Material to process: Begin

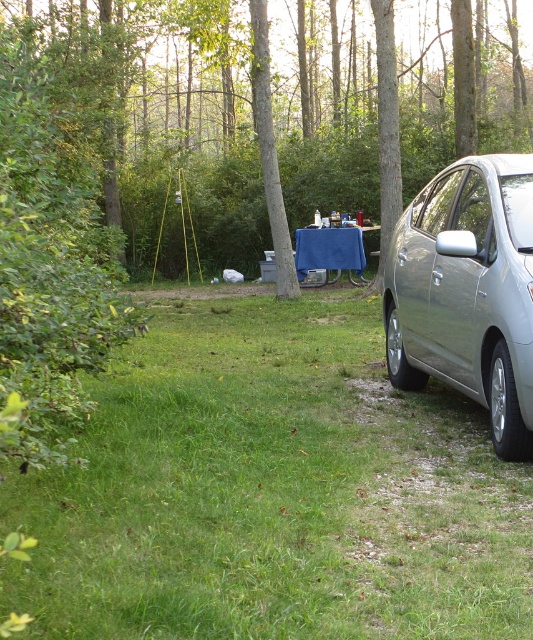
You are planning to set up a tent between the green leafy tree at center and the blue fabric picnic table at center. Based on their widths, which object might require more space on the sides for the tent setup?

The green leafy tree at center might be wider than the blue fabric picnic table at center, so it might require more space on the sides for the tent setup.

You are a photographer setting up for a shoot. You want to capture both the green leafy tree at center and the silver metallic car at right in your frame. Based on the scene, which object will appear larger in the photo?

The green leafy tree at center will appear larger in the photo because it is positioned in front of the silver metallic car at right, making it closer to the camera and thus appear bigger.

You are a photographer setting up for an outdoor shoot. You have a camera mounted on a tripod that requires a clear view of the silver metallic car at right and the blue fabric picnic table at center. Which object will appear larger in your camera frame if both are in focus?

The silver metallic car at right will appear larger in the camera frame because it is taller than the blue fabric picnic table at center.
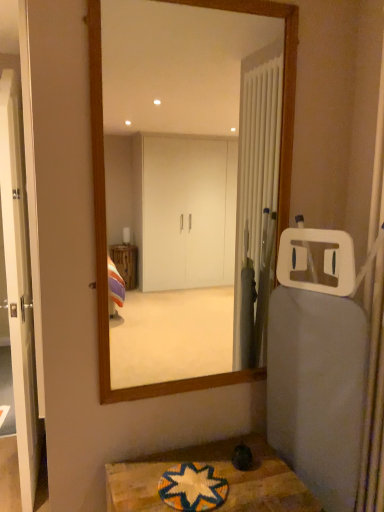
The image size is (384, 512). Find the location of `blank space situated above wooden textured table at lower center (from a real-world perspective)`. blank space situated above wooden textured table at lower center (from a real-world perspective) is located at coordinates (203, 477).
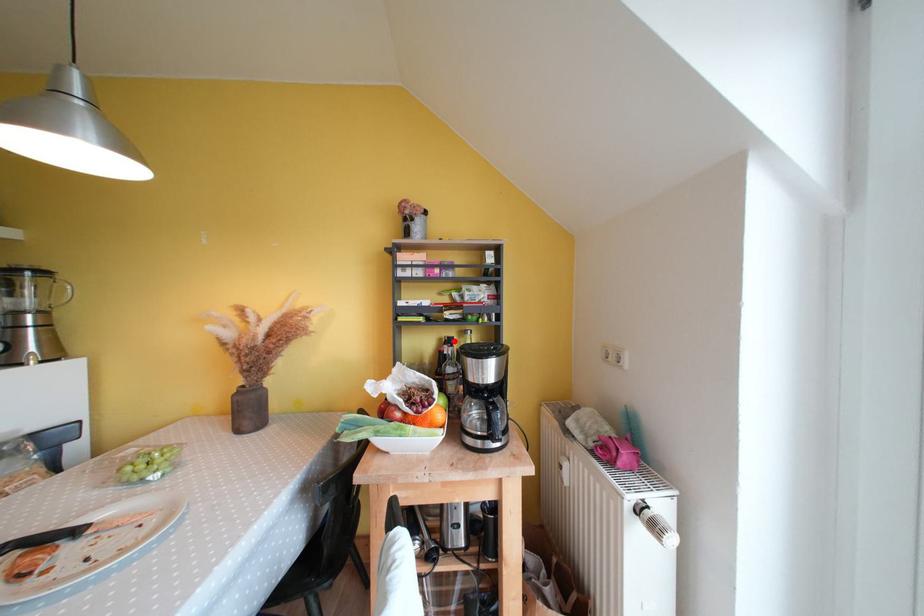
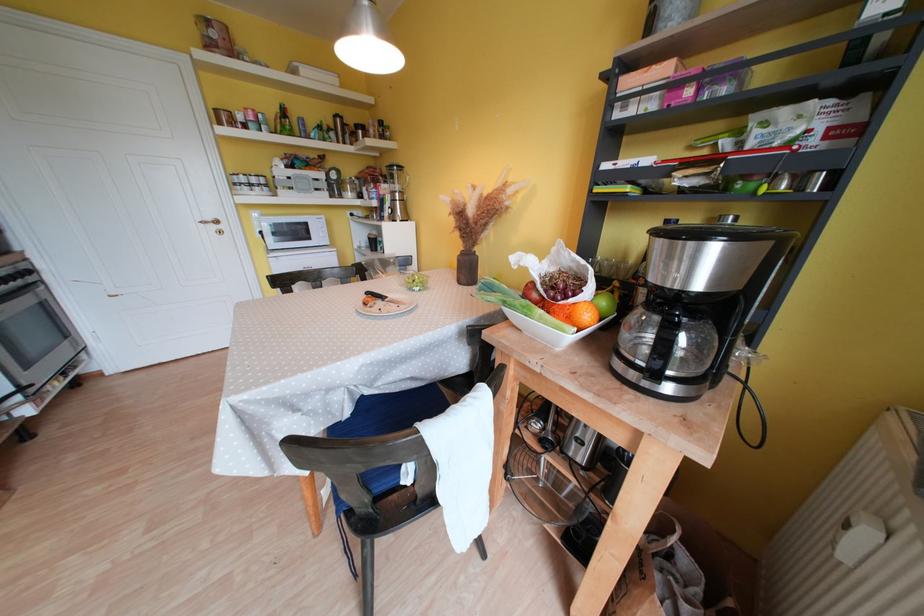
The point at the highlighted location is marked in the first image. Where is the corresponding point in the second image?

(673, 224)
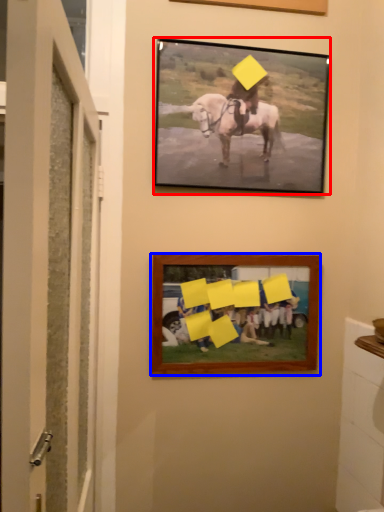
Question: Which of the following is the farthest to the observer, picture frame (highlighted by a red box) or picture frame (highlighted by a blue box)?

Choices:
 (A) picture frame
 (B) picture frame

Answer: (B)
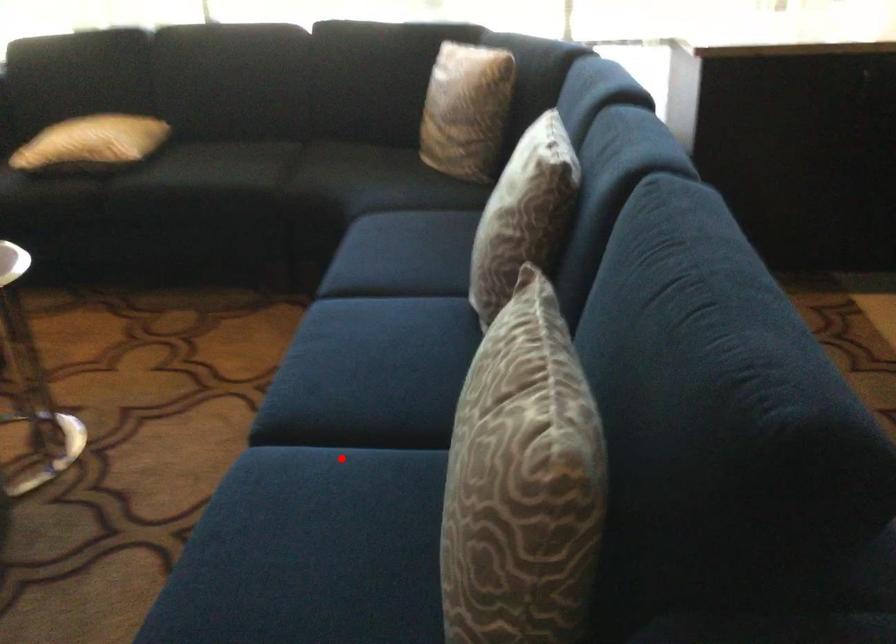
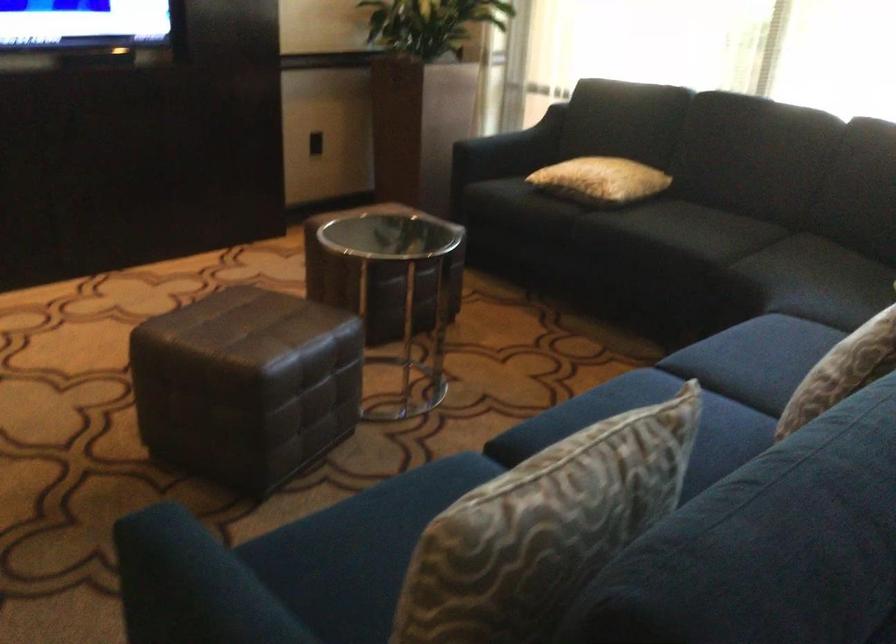
Question: I am providing you with two images of the same scene from different viewpoints. A red point is marked on the first image. Is the red point's position out of view in image 2?

Choices:
 (A) Yes
 (B) No

Answer: (A)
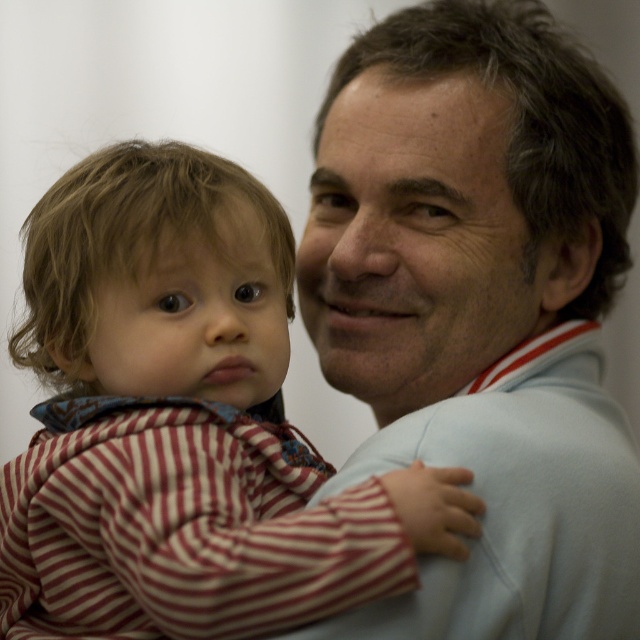
Question: Can you confirm if light blue sweater at upper right is positioned above striped cotton onesie at left?

Choices:
 (A) yes
 (B) no

Answer: (A)

Question: Among these objects, which one is farthest from the camera?

Choices:
 (A) striped cotton onesie at left
 (B) light blue sweater at upper right

Answer: (B)

Question: Is light blue sweater at upper right below striped cotton onesie at left?

Choices:
 (A) no
 (B) yes

Answer: (A)

Question: Is light blue sweater at upper right bigger than striped cotton onesie at left?

Choices:
 (A) no
 (B) yes

Answer: (B)

Question: Which point is farther from the camera taking this photo?

Choices:
 (A) (35, 337)
 (B) (596, 150)

Answer: (B)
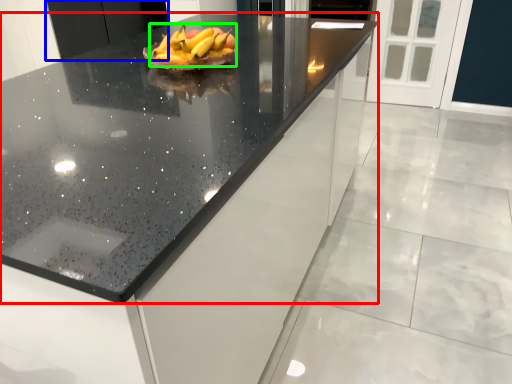
Question: Estimate the real-world distances between objects in this image. Which object is farther from countertop (highlighted by a red box), cabinetry (highlighted by a blue box) or grapefruit (highlighted by a green box)?

Choices:
 (A) cabinetry
 (B) grapefruit

Answer: (A)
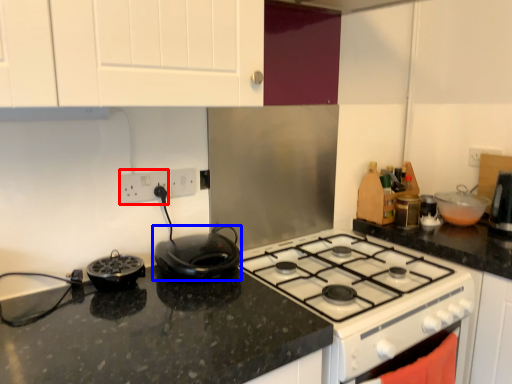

Material to process: End

▶ _Description of the task_: Edit the lines from the one with "Question: Which of" up to and including the one with "Question: Is light blue sweater at upper right below", replacing "striped cotton onesie" with "striped knit romper" and keeping everything else as it is. Give only those lines and omit the pictures.

▶ _Answer section_:
Question: Which of the following is the farthest to the observer, picture frame (highlighted by a red box) or picture frame (highlighted by a blue box)?

Choices:
 (A) picture frame
 (B) picture frame

Answer: (B)
Question: I am providing you with two images of the same scene from different viewpoints. A red point is marked on the first image. Is the red point's position out of view in image 2?

Choices:
 (A) Yes
 (B) No

Answer: (A)
Question: Can you confirm if light blue sweater at upper right is positioned above striped knit romper at left?

Choices:
 (A) yes
 (B) no

Answer: (A)

Question: Among these objects, which one is farthest from the camera?

Choices:
 (A) striped knit romper at left
 (B) light blue sweater at upper right

Answer: (B)

Question: Is light blue sweater at upper right below striped knit romper at left?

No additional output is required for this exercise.